§ WHAT IS EXPECTED
Can you write out, word for word, the entries beginning with the line that contains "cyan arrow: moved 12 px up" and going on through the line that contains "blue arrow: moved 3 px right, 2 px up;", with the pictures left out?

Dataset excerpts
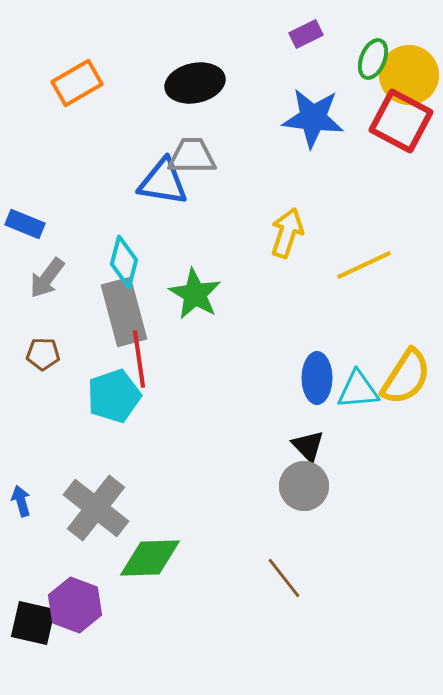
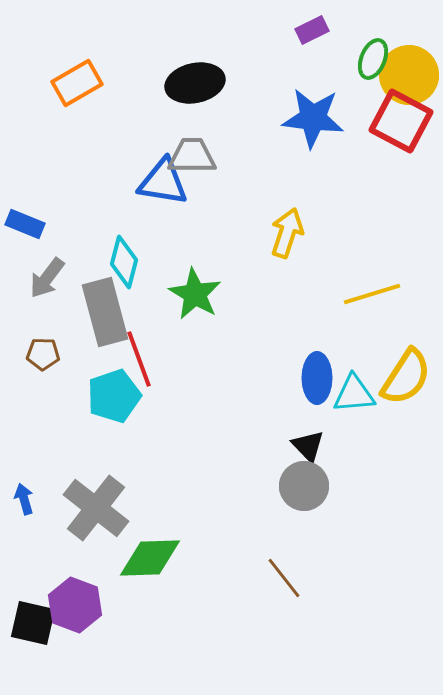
purple rectangle: moved 6 px right, 4 px up
yellow line: moved 8 px right, 29 px down; rotated 8 degrees clockwise
gray rectangle: moved 19 px left
red line: rotated 12 degrees counterclockwise
cyan triangle: moved 4 px left, 4 px down
blue arrow: moved 3 px right, 2 px up
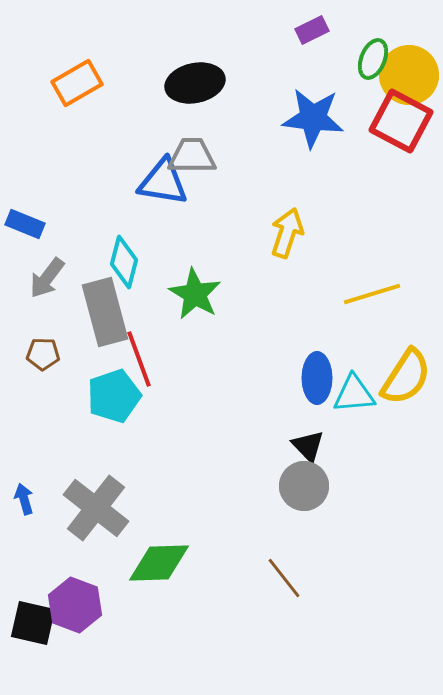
green diamond: moved 9 px right, 5 px down
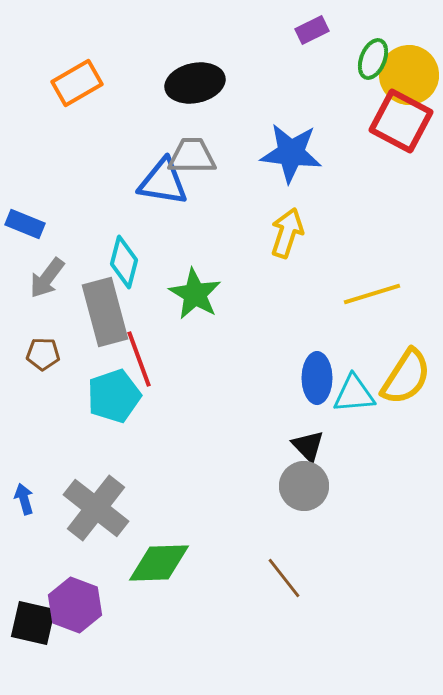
blue star: moved 22 px left, 35 px down
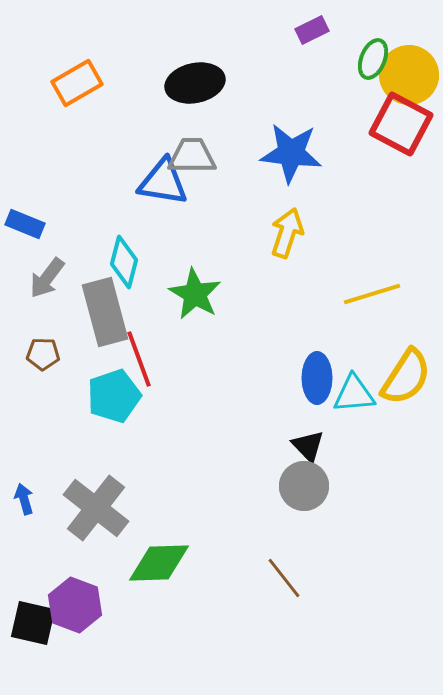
red square: moved 3 px down
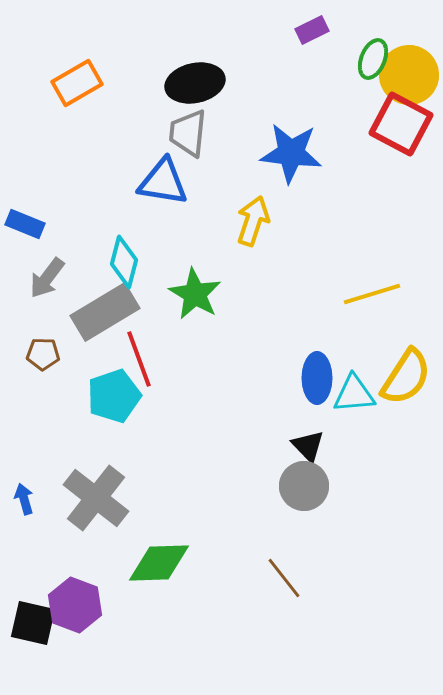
gray trapezoid: moved 4 px left, 23 px up; rotated 84 degrees counterclockwise
yellow arrow: moved 34 px left, 12 px up
gray rectangle: rotated 74 degrees clockwise
gray cross: moved 10 px up
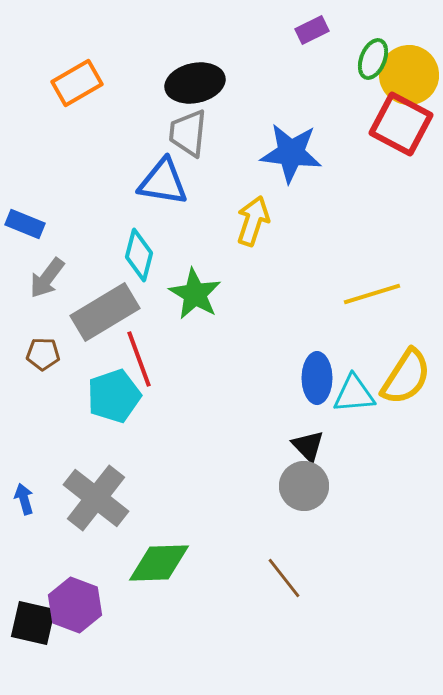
cyan diamond: moved 15 px right, 7 px up
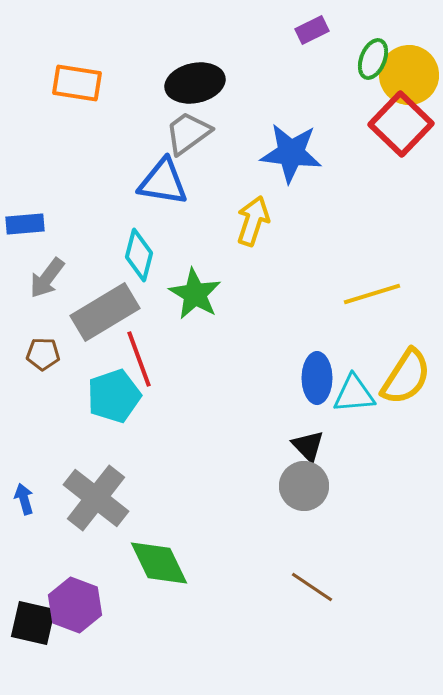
orange rectangle: rotated 39 degrees clockwise
red square: rotated 16 degrees clockwise
gray trapezoid: rotated 48 degrees clockwise
blue rectangle: rotated 27 degrees counterclockwise
green diamond: rotated 66 degrees clockwise
brown line: moved 28 px right, 9 px down; rotated 18 degrees counterclockwise
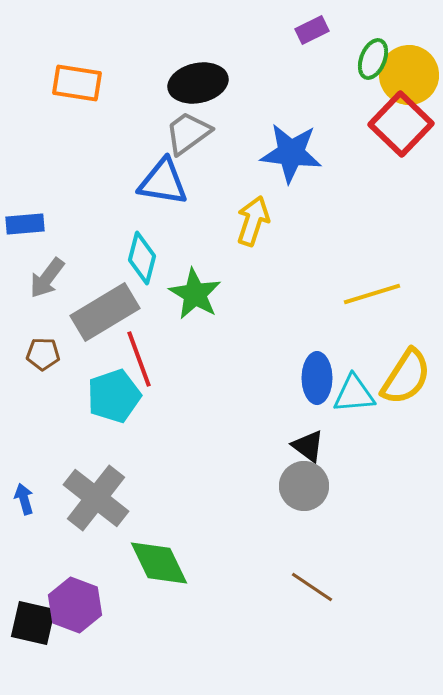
black ellipse: moved 3 px right
cyan diamond: moved 3 px right, 3 px down
black triangle: rotated 9 degrees counterclockwise
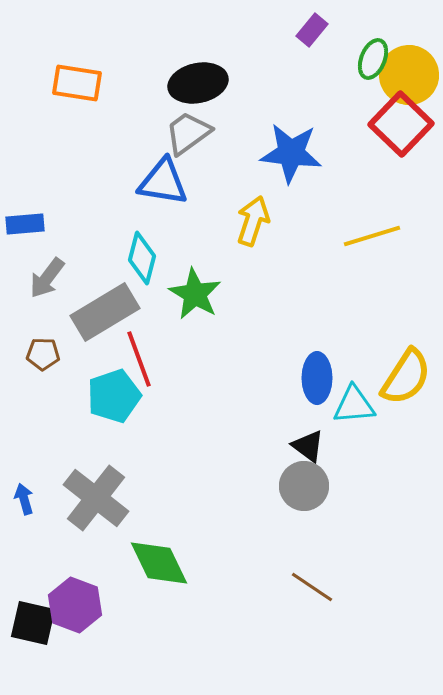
purple rectangle: rotated 24 degrees counterclockwise
yellow line: moved 58 px up
cyan triangle: moved 11 px down
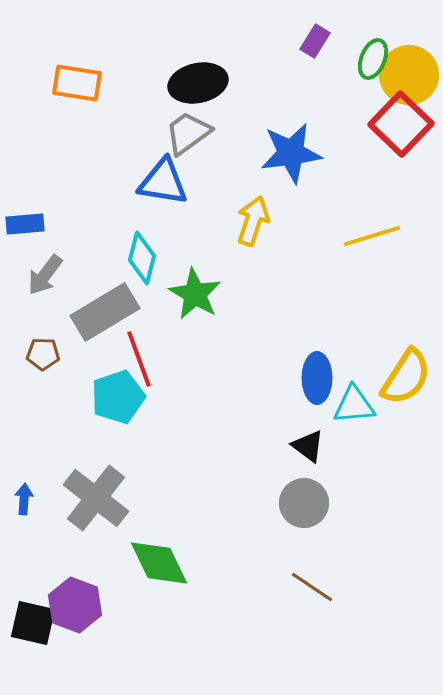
purple rectangle: moved 3 px right, 11 px down; rotated 8 degrees counterclockwise
blue star: rotated 14 degrees counterclockwise
gray arrow: moved 2 px left, 3 px up
cyan pentagon: moved 4 px right, 1 px down
gray circle: moved 17 px down
blue arrow: rotated 20 degrees clockwise
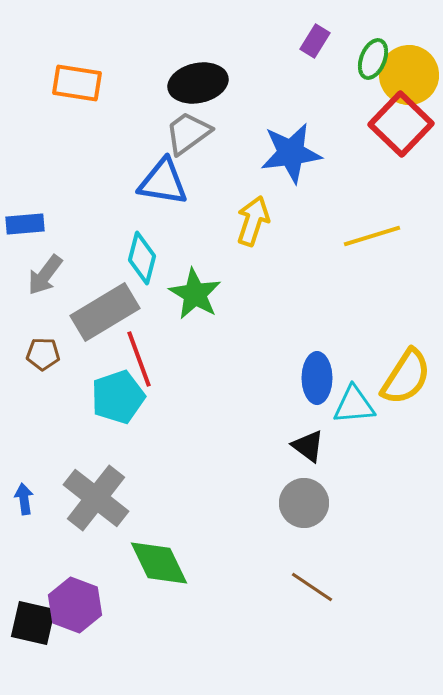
blue arrow: rotated 12 degrees counterclockwise
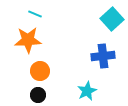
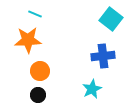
cyan square: moved 1 px left; rotated 10 degrees counterclockwise
cyan star: moved 5 px right, 2 px up
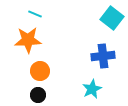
cyan square: moved 1 px right, 1 px up
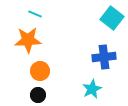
blue cross: moved 1 px right, 1 px down
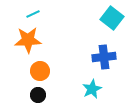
cyan line: moved 2 px left; rotated 48 degrees counterclockwise
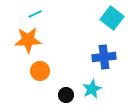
cyan line: moved 2 px right
black circle: moved 28 px right
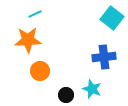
cyan star: rotated 24 degrees counterclockwise
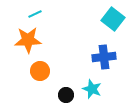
cyan square: moved 1 px right, 1 px down
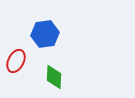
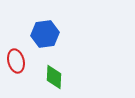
red ellipse: rotated 40 degrees counterclockwise
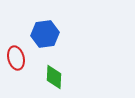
red ellipse: moved 3 px up
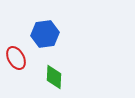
red ellipse: rotated 15 degrees counterclockwise
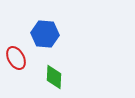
blue hexagon: rotated 12 degrees clockwise
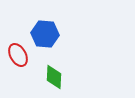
red ellipse: moved 2 px right, 3 px up
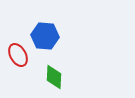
blue hexagon: moved 2 px down
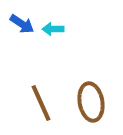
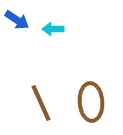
blue arrow: moved 5 px left, 4 px up
brown ellipse: rotated 6 degrees clockwise
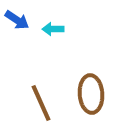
brown ellipse: moved 8 px up
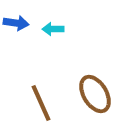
blue arrow: moved 1 px left, 3 px down; rotated 25 degrees counterclockwise
brown ellipse: moved 4 px right; rotated 27 degrees counterclockwise
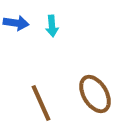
cyan arrow: moved 1 px left, 3 px up; rotated 95 degrees counterclockwise
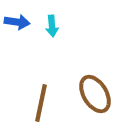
blue arrow: moved 1 px right, 1 px up
brown line: rotated 36 degrees clockwise
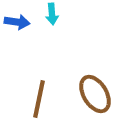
cyan arrow: moved 12 px up
brown line: moved 2 px left, 4 px up
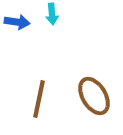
brown ellipse: moved 1 px left, 2 px down
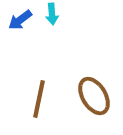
blue arrow: moved 3 px right, 2 px up; rotated 135 degrees clockwise
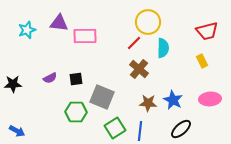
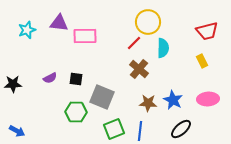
black square: rotated 16 degrees clockwise
pink ellipse: moved 2 px left
green square: moved 1 px left, 1 px down; rotated 10 degrees clockwise
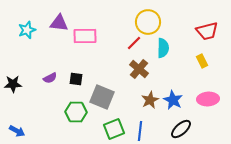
brown star: moved 2 px right, 3 px up; rotated 30 degrees counterclockwise
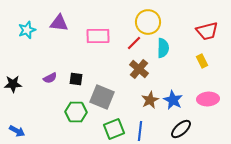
pink rectangle: moved 13 px right
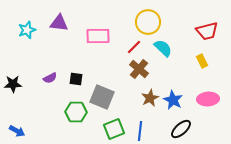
red line: moved 4 px down
cyan semicircle: rotated 48 degrees counterclockwise
brown star: moved 2 px up
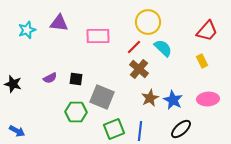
red trapezoid: rotated 35 degrees counterclockwise
black star: rotated 18 degrees clockwise
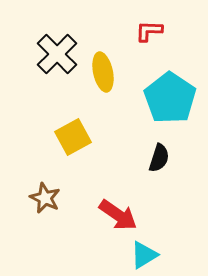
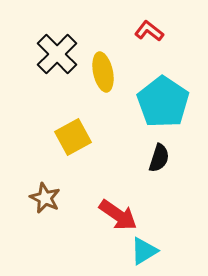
red L-shape: rotated 36 degrees clockwise
cyan pentagon: moved 7 px left, 4 px down
cyan triangle: moved 4 px up
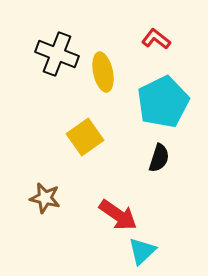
red L-shape: moved 7 px right, 8 px down
black cross: rotated 24 degrees counterclockwise
cyan pentagon: rotated 12 degrees clockwise
yellow square: moved 12 px right; rotated 6 degrees counterclockwise
brown star: rotated 12 degrees counterclockwise
cyan triangle: moved 2 px left; rotated 12 degrees counterclockwise
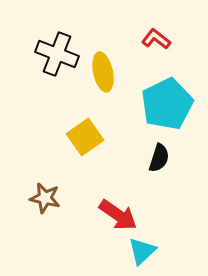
cyan pentagon: moved 4 px right, 2 px down
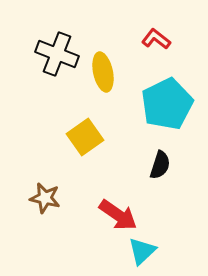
black semicircle: moved 1 px right, 7 px down
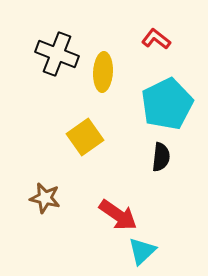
yellow ellipse: rotated 15 degrees clockwise
black semicircle: moved 1 px right, 8 px up; rotated 12 degrees counterclockwise
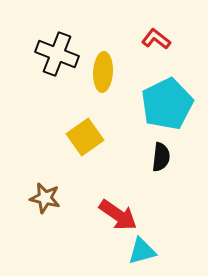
cyan triangle: rotated 28 degrees clockwise
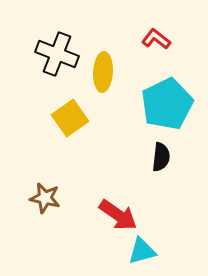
yellow square: moved 15 px left, 19 px up
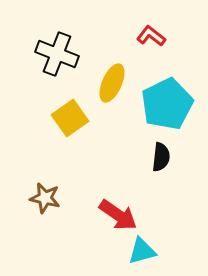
red L-shape: moved 5 px left, 3 px up
yellow ellipse: moved 9 px right, 11 px down; rotated 21 degrees clockwise
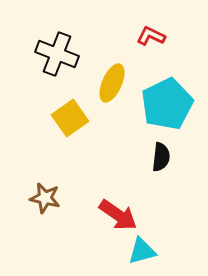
red L-shape: rotated 12 degrees counterclockwise
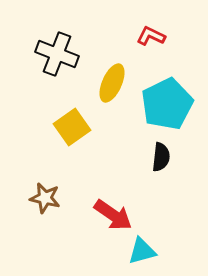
yellow square: moved 2 px right, 9 px down
red arrow: moved 5 px left
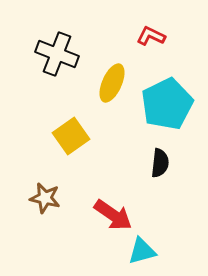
yellow square: moved 1 px left, 9 px down
black semicircle: moved 1 px left, 6 px down
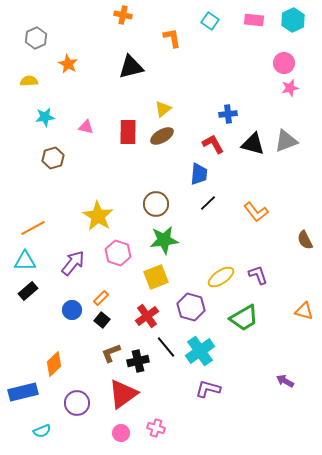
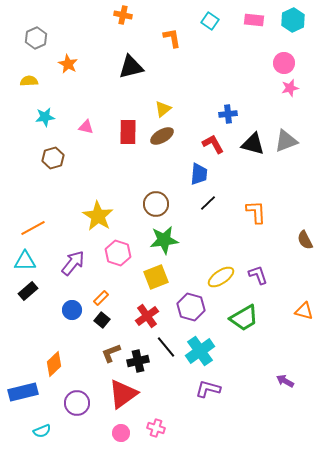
orange L-shape at (256, 212): rotated 145 degrees counterclockwise
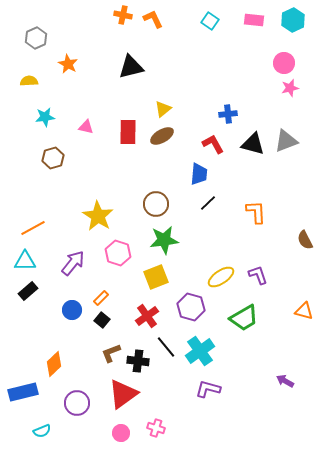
orange L-shape at (172, 38): moved 19 px left, 19 px up; rotated 15 degrees counterclockwise
black cross at (138, 361): rotated 20 degrees clockwise
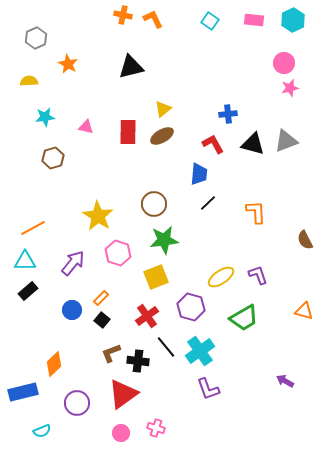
brown circle at (156, 204): moved 2 px left
purple L-shape at (208, 389): rotated 125 degrees counterclockwise
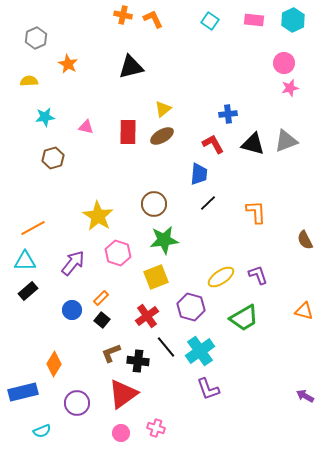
orange diamond at (54, 364): rotated 15 degrees counterclockwise
purple arrow at (285, 381): moved 20 px right, 15 px down
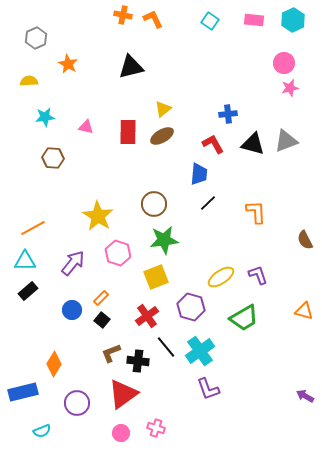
brown hexagon at (53, 158): rotated 20 degrees clockwise
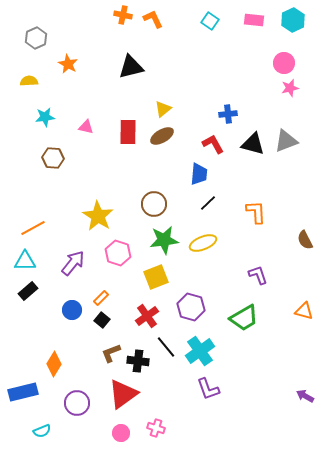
yellow ellipse at (221, 277): moved 18 px left, 34 px up; rotated 12 degrees clockwise
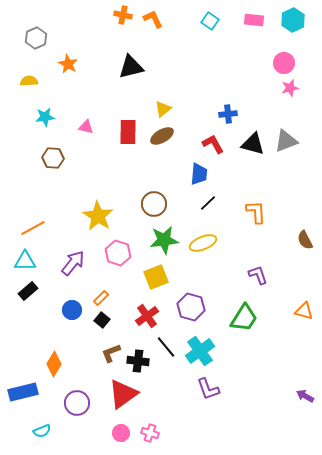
green trapezoid at (244, 318): rotated 28 degrees counterclockwise
pink cross at (156, 428): moved 6 px left, 5 px down
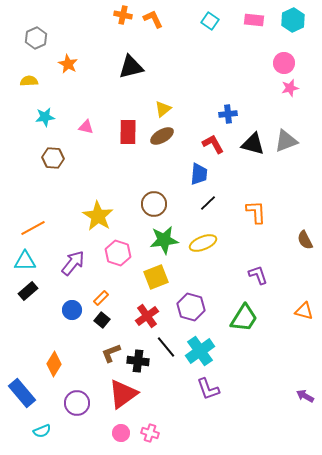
blue rectangle at (23, 392): moved 1 px left, 1 px down; rotated 64 degrees clockwise
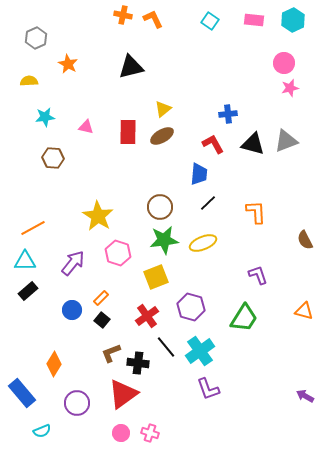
brown circle at (154, 204): moved 6 px right, 3 px down
black cross at (138, 361): moved 2 px down
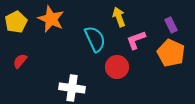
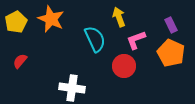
red circle: moved 7 px right, 1 px up
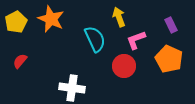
orange pentagon: moved 2 px left, 6 px down
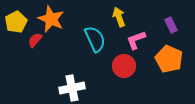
red semicircle: moved 15 px right, 21 px up
white cross: rotated 20 degrees counterclockwise
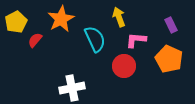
orange star: moved 10 px right; rotated 20 degrees clockwise
pink L-shape: rotated 25 degrees clockwise
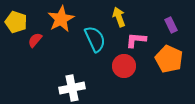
yellow pentagon: rotated 25 degrees counterclockwise
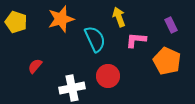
orange star: rotated 12 degrees clockwise
red semicircle: moved 26 px down
orange pentagon: moved 2 px left, 2 px down
red circle: moved 16 px left, 10 px down
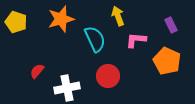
yellow arrow: moved 1 px left, 1 px up
red semicircle: moved 2 px right, 5 px down
white cross: moved 5 px left
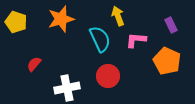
cyan semicircle: moved 5 px right
red semicircle: moved 3 px left, 7 px up
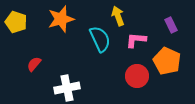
red circle: moved 29 px right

§ CORRECT RESPONSE
cyan arrow: moved 12 px up
brown line: moved 2 px left, 4 px up
brown ellipse: moved 1 px left, 2 px down
blue arrow: moved 3 px right, 2 px up; rotated 135 degrees clockwise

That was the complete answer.